→ PROBLEM STATEMENT:
Output the records below again, precisely as they are written.

Extracted data entries

*****

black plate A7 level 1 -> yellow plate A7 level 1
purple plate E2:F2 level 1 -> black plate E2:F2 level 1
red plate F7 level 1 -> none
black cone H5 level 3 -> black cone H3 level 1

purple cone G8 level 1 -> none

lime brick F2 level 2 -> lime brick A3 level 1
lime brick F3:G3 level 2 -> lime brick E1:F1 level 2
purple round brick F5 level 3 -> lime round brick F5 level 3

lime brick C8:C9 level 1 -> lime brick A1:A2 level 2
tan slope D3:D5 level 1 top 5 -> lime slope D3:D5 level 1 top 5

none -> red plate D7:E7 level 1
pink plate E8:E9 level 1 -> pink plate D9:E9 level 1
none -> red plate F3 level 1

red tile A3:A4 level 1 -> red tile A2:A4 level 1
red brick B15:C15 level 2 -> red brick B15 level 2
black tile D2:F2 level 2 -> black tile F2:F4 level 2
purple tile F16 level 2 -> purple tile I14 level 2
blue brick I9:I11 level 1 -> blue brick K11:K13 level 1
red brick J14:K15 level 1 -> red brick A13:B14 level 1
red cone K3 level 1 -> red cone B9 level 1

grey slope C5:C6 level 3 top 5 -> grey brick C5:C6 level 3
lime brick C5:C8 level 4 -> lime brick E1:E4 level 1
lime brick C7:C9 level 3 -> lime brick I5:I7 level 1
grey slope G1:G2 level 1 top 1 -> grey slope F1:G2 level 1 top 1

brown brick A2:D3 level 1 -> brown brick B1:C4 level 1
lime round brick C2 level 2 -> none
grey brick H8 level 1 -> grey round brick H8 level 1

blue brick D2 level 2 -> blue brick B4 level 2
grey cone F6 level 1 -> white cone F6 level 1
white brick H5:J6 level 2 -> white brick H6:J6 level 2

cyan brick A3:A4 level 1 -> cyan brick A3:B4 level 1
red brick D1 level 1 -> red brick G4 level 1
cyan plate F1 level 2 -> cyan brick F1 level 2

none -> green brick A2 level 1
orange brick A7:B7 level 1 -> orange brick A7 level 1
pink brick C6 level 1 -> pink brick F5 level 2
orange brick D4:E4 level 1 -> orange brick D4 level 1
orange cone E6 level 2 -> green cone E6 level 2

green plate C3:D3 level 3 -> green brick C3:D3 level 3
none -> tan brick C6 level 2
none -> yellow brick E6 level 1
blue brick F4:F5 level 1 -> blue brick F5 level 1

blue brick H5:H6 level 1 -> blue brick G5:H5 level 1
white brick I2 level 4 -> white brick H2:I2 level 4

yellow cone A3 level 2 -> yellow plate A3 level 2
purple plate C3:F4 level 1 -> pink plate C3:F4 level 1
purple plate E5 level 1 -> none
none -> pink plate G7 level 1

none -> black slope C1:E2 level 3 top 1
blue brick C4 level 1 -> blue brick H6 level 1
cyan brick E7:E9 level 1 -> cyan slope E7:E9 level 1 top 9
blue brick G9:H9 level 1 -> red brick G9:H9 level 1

*****

→ EXPECTED ANSWER:
black plate A7 level 1 -> yellow plate A7 level 1
purple plate E2:F2 level 1 -> black plate E2:F2 level 1
red plate F7 level 1 -> none
black cone H5 level 3 -> black cone H3 level 1

purple cone G8 level 1 -> none

lime brick F2 level 2 -> lime brick A3 level 1
lime brick F3:G3 level 2 -> lime brick E1:F1 level 2
purple round brick F5 level 3 -> lime round brick F5 level 3

lime brick C8:C9 level 1 -> lime brick A1:A2 level 2
tan slope D3:D5 level 1 top 5 -> lime slope D3:D5 level 1 top 5

none -> red plate D7:E7 level 1
pink plate E8:E9 level 1 -> pink plate D9:E9 level 1
none -> red plate F3 level 1

red tile A3:A4 level 1 -> red tile A2:A4 level 1
red brick B15:C15 level 2 -> red brick B15 level 2
black tile D2:F2 level 2 -> black tile F2:F4 level 2
purple tile F16 level 2 -> purple tile I14 level 2
blue brick I9:I11 level 1 -> blue brick K11:K13 level 1
red brick J14:K15 level 1 -> red brick A13:B14 level 1
red cone K3 level 1 -> red cone B9 level 1

grey slope C5:C6 level 3 top 5 -> grey brick C5:C6 level 3
lime brick C5:C8 level 4 -> lime brick E1:E4 level 1
lime brick C7:C9 level 3 -> lime brick I5:I7 level 1
grey slope G1:G2 level 1 top 1 -> grey slope F1:G2 level 1 top 1

brown brick A2:D3 level 1 -> brown brick B1:C4 level 1
lime round brick C2 level 2 -> none
grey brick H8 level 1 -> grey round brick H8 level 1

blue brick D2 level 2 -> blue brick B4 level 2
grey cone F6 level 1 -> white cone F6 level 1
white brick H5:J6 level 2 -> white brick H6:J6 level 2

cyan brick A3:A4 level 1 -> cyan brick A3:B4 level 1
red brick D1 level 1 -> red brick G4 level 1
cyan plate F1 level 2 -> cyan brick F1 level 2

none -> green brick A2 level 1
orange brick A7:B7 level 1 -> orange brick A7 level 1
pink brick C6 level 1 -> pink brick F5 level 2
orange brick D4:E4 level 1 -> orange brick D4 level 1
orange cone E6 level 2 -> green cone E6 level 2

green plate C3:D3 level 3 -> green brick C3:D3 level 3
none -> tan brick C6 level 2
none -> yellow brick E6 level 1
blue brick F4:F5 level 1 -> blue brick F5 level 1

blue brick H5:H6 level 1 -> blue brick G5:H5 level 1
white brick I2 level 4 -> white brick H2:I2 level 4

yellow cone A3 level 2 -> yellow plate A3 level 2
purple plate C3:F4 level 1 -> pink plate C3:F4 level 1
purple plate E5 level 1 -> none
none -> pink plate G7 level 1

none -> black slope C1:E2 level 3 top 1
blue brick C4 level 1 -> blue brick H6 level 1
cyan brick E7:E9 level 1 -> cyan slope E7:E9 level 1 top 9
blue brick G9:H9 level 1 -> red brick G9:H9 level 1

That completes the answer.